■ Exercise prompt
Output the data unchanged and complete, minus the images.

■ Information
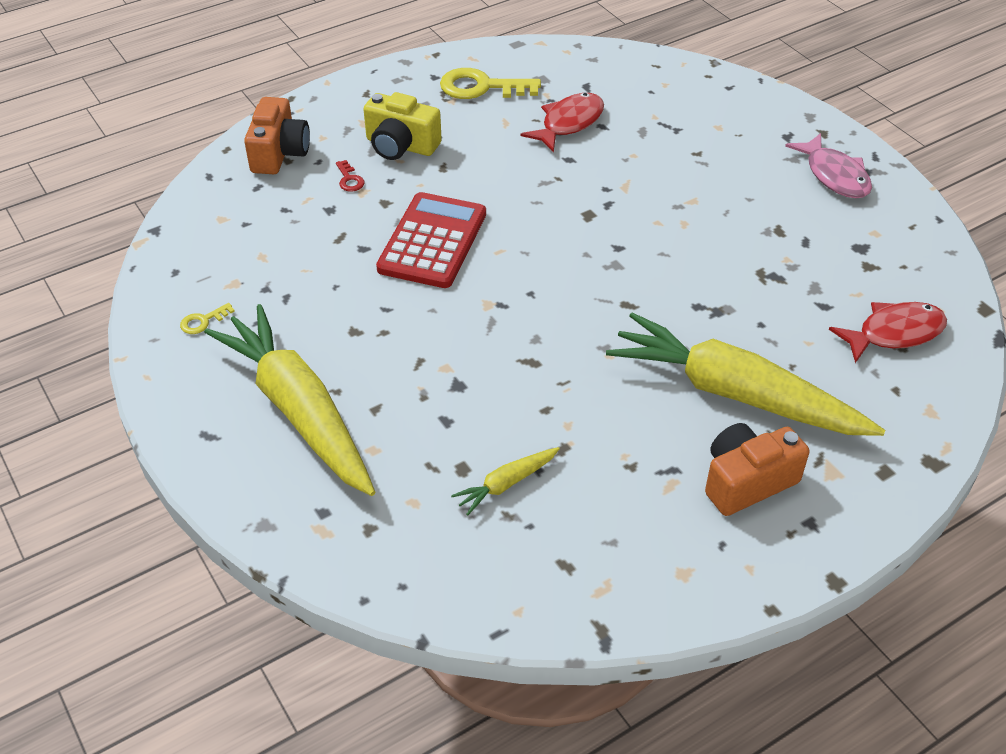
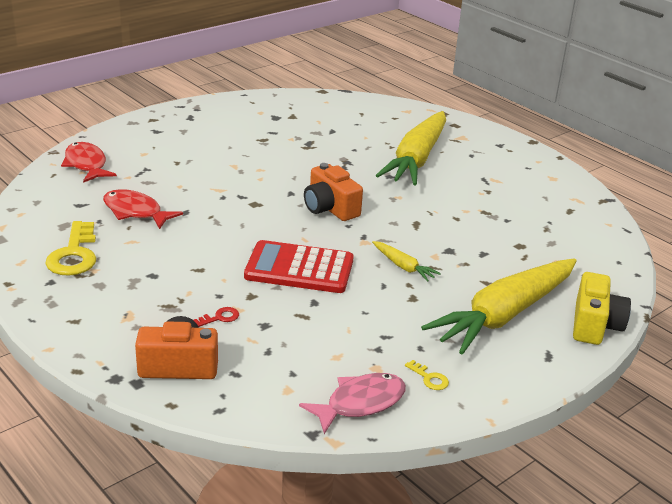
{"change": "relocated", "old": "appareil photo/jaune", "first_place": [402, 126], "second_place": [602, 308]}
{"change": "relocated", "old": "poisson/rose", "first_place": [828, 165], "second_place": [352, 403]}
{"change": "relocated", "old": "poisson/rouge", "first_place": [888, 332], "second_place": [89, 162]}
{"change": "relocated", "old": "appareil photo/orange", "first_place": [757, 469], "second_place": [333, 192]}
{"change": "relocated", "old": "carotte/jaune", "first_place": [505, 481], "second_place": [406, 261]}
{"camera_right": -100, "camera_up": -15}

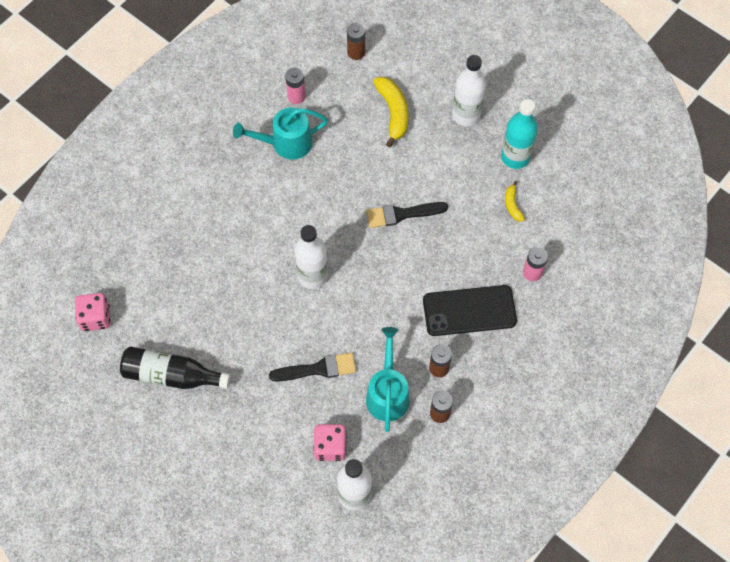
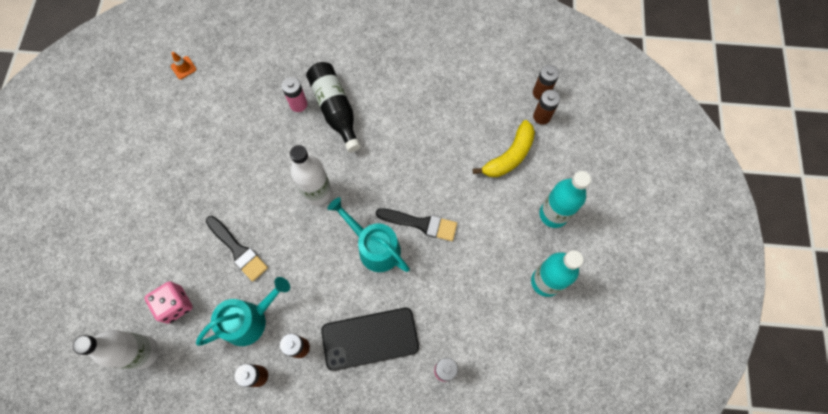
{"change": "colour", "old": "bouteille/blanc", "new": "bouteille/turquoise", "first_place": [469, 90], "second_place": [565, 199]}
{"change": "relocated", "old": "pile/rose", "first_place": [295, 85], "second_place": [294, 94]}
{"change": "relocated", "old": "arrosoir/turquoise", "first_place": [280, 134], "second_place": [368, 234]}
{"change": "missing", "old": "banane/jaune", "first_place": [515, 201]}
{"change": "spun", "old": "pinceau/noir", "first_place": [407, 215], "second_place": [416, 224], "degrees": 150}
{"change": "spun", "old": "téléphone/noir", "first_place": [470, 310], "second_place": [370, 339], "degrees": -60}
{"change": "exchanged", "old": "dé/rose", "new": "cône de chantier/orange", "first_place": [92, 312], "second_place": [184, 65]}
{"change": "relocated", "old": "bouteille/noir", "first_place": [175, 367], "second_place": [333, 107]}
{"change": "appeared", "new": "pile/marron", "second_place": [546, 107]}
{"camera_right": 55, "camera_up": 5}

■ The completed task
{"change": "relocated", "old": "appareil photo/jaune", "first_place": [402, 126], "second_place": [602, 308]}
{"change": "relocated", "old": "poisson/rose", "first_place": [828, 165], "second_place": [352, 403]}
{"change": "relocated", "old": "poisson/rouge", "first_place": [888, 332], "second_place": [89, 162]}
{"change": "relocated", "old": "appareil photo/orange", "first_place": [757, 469], "second_place": [333, 192]}
{"change": "relocated", "old": "carotte/jaune", "first_place": [505, 481], "second_place": [406, 261]}
{"camera_right": -100, "camera_up": -15}

{"change": "colour", "old": "bouteille/blanc", "new": "bouteille/turquoise", "first_place": [469, 90], "second_place": [565, 199]}
{"change": "relocated", "old": "pile/rose", "first_place": [295, 85], "second_place": [294, 94]}
{"change": "relocated", "old": "arrosoir/turquoise", "first_place": [280, 134], "second_place": [368, 234]}
{"change": "missing", "old": "banane/jaune", "first_place": [515, 201]}
{"change": "spun", "old": "pinceau/noir", "first_place": [407, 215], "second_place": [416, 224], "degrees": 150}
{"change": "spun", "old": "téléphone/noir", "first_place": [470, 310], "second_place": [370, 339], "degrees": -60}
{"change": "exchanged", "old": "dé/rose", "new": "cône de chantier/orange", "first_place": [92, 312], "second_place": [184, 65]}
{"change": "relocated", "old": "bouteille/noir", "first_place": [175, 367], "second_place": [333, 107]}
{"change": "appeared", "new": "pile/marron", "second_place": [546, 107]}
{"camera_right": 55, "camera_up": 5}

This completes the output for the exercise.